(Task brief) Locate every line of the data below that contains the string "kern", and copy each of those lines.

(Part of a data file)

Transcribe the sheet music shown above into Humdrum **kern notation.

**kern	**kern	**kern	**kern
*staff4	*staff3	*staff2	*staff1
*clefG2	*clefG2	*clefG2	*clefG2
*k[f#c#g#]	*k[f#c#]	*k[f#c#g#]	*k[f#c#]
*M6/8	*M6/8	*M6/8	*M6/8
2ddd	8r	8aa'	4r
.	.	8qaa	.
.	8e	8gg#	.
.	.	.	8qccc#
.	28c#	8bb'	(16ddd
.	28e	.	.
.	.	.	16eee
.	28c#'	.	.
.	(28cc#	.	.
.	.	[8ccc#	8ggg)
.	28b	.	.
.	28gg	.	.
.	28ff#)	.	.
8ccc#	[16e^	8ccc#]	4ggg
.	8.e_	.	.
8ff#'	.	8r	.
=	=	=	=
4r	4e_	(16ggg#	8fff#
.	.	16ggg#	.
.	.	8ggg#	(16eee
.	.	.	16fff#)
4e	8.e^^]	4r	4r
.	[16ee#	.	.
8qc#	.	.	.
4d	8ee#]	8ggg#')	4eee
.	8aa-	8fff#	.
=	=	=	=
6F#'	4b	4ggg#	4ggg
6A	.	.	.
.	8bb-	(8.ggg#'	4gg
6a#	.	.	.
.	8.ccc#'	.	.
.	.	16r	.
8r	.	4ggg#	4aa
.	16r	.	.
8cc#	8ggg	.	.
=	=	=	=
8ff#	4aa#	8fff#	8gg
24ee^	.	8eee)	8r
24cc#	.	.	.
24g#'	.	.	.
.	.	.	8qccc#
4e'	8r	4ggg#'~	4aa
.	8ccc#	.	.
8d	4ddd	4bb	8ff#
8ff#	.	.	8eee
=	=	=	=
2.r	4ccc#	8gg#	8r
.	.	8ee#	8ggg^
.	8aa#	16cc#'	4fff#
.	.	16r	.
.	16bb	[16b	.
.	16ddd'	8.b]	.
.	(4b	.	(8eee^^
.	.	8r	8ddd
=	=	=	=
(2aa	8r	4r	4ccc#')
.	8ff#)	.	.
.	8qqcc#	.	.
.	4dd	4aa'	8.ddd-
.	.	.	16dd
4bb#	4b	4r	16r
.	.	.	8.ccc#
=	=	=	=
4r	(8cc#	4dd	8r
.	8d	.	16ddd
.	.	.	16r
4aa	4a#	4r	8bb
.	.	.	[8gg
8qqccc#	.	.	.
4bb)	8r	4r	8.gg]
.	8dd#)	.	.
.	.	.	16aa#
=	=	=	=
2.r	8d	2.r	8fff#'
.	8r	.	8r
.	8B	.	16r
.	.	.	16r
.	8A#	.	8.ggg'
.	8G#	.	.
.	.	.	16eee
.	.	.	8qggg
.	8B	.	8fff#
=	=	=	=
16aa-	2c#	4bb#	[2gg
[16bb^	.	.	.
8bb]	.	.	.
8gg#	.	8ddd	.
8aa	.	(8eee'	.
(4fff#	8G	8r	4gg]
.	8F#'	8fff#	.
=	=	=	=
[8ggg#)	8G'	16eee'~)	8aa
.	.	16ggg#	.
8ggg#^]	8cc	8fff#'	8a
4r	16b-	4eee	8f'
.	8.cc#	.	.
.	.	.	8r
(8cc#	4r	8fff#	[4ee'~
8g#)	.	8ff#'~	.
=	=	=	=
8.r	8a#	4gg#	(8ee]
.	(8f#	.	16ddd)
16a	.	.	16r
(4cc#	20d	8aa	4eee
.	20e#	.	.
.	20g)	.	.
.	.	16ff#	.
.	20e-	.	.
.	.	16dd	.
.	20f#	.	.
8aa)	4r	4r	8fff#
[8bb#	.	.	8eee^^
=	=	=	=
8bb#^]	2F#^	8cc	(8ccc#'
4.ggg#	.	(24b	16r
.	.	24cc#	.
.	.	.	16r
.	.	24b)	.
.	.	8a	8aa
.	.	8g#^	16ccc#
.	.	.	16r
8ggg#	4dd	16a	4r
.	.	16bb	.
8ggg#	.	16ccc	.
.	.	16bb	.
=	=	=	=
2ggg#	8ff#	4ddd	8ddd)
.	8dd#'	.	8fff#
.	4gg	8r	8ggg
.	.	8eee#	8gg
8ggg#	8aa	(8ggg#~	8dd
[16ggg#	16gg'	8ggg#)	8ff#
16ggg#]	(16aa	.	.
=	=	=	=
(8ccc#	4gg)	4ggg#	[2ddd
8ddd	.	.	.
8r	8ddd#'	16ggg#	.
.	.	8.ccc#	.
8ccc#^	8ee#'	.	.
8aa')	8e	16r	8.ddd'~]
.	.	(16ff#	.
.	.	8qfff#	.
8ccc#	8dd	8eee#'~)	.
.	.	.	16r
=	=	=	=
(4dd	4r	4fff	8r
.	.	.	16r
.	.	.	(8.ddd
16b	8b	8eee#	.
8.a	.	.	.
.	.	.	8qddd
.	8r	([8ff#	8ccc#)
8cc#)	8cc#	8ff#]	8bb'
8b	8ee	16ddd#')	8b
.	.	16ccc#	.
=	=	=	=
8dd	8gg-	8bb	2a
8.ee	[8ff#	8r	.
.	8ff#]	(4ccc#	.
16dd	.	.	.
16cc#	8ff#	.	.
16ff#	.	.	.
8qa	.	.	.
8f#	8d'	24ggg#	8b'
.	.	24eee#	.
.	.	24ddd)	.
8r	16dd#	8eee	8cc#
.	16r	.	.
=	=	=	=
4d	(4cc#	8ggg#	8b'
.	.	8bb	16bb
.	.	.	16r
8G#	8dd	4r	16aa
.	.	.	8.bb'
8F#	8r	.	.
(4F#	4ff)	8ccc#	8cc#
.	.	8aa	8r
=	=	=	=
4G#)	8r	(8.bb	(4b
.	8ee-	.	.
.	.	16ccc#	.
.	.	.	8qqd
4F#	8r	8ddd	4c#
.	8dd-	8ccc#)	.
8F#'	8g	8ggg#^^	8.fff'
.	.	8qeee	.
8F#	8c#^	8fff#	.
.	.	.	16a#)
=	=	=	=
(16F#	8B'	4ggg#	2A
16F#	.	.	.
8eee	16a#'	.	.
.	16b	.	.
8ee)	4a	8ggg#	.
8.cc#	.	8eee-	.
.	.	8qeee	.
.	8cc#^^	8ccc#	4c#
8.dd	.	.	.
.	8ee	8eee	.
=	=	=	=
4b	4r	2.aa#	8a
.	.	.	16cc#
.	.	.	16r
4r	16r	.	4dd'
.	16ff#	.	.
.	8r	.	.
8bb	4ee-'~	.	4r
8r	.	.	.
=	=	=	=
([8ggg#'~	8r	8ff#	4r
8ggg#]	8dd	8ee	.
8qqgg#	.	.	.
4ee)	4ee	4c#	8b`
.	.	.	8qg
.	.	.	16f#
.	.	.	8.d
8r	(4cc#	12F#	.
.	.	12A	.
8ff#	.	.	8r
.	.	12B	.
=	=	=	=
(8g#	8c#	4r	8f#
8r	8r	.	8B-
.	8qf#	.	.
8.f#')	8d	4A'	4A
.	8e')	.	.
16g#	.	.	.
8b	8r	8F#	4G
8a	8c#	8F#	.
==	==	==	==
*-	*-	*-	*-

(Answer to this exercise)
Transcribe the sheet music shown above into Humdrum **kern notation.
**kern	**kern	**kern	**kern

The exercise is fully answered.